Your job with the data below is to output exactly the lines from the one holding "(483, 415) = (348, 226): pink" down to the one holding "(723, 172) = (751, 211): none", both included, and no others.

Records shown:

::::::::::

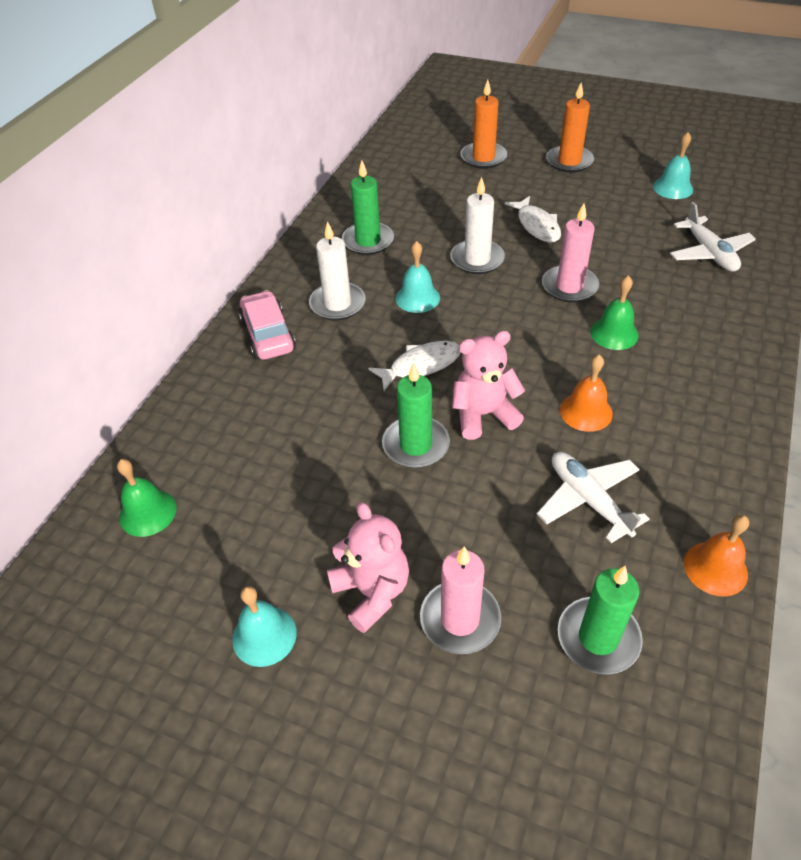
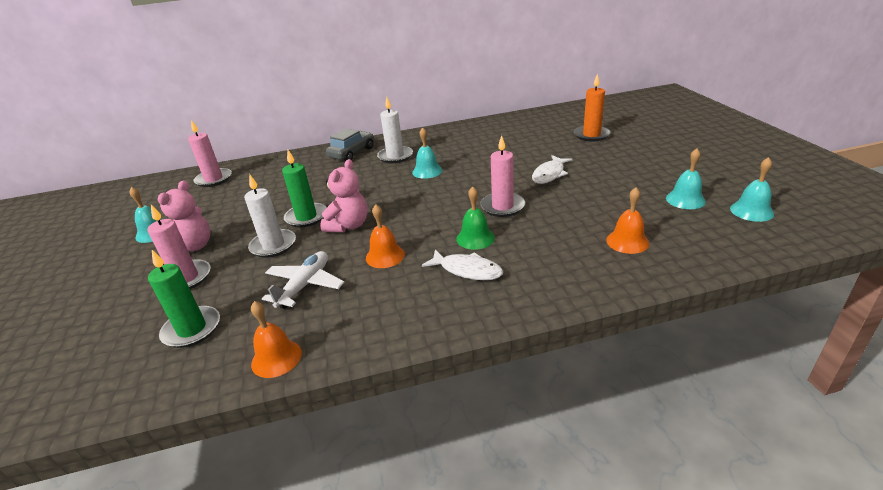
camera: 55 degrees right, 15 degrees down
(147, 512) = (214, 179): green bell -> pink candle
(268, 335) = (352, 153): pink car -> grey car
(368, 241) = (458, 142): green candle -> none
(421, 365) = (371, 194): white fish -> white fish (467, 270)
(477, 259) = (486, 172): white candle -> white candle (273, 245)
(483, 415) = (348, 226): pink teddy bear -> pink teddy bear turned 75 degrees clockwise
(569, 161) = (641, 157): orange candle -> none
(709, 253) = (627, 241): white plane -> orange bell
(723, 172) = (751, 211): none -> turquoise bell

::::::::::

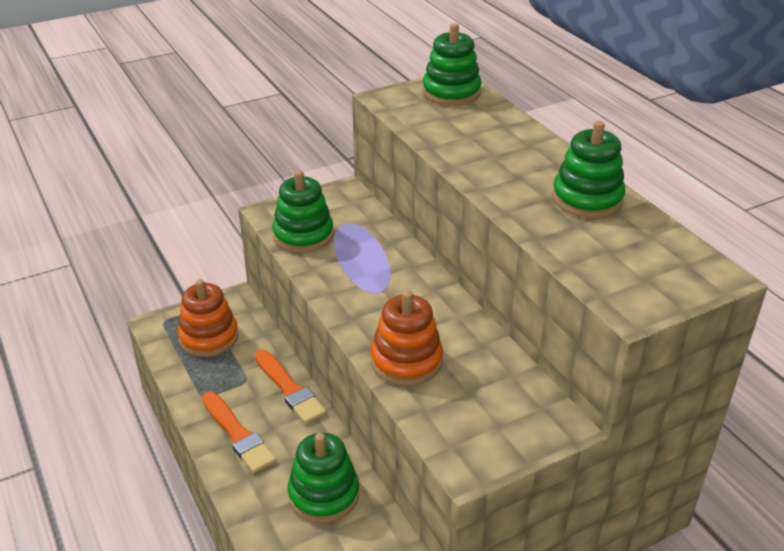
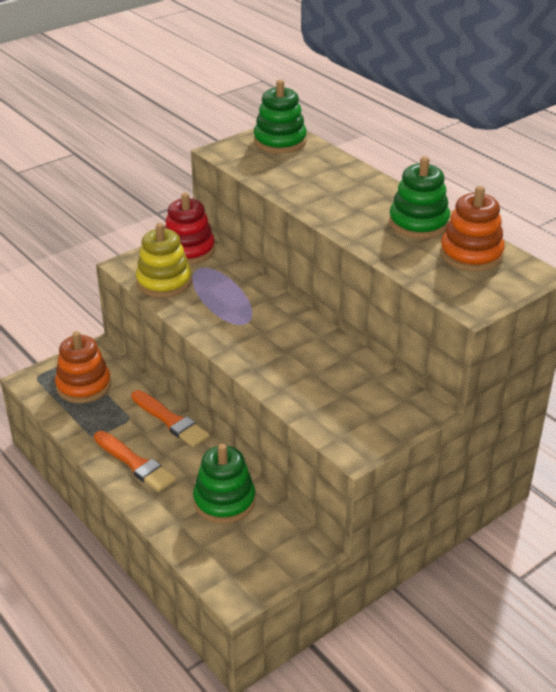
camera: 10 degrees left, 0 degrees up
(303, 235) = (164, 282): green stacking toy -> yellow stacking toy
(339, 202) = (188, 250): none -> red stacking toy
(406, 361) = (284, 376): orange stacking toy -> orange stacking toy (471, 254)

::::::::::

Answer box:
(483, 415) = (348, 226): pink teddy bear -> pink teddy bear turned 75 degrees clockwise
(569, 161) = (641, 157): orange candle -> none
(709, 253) = (627, 241): white plane -> orange bell
(723, 172) = (751, 211): none -> turquoise bell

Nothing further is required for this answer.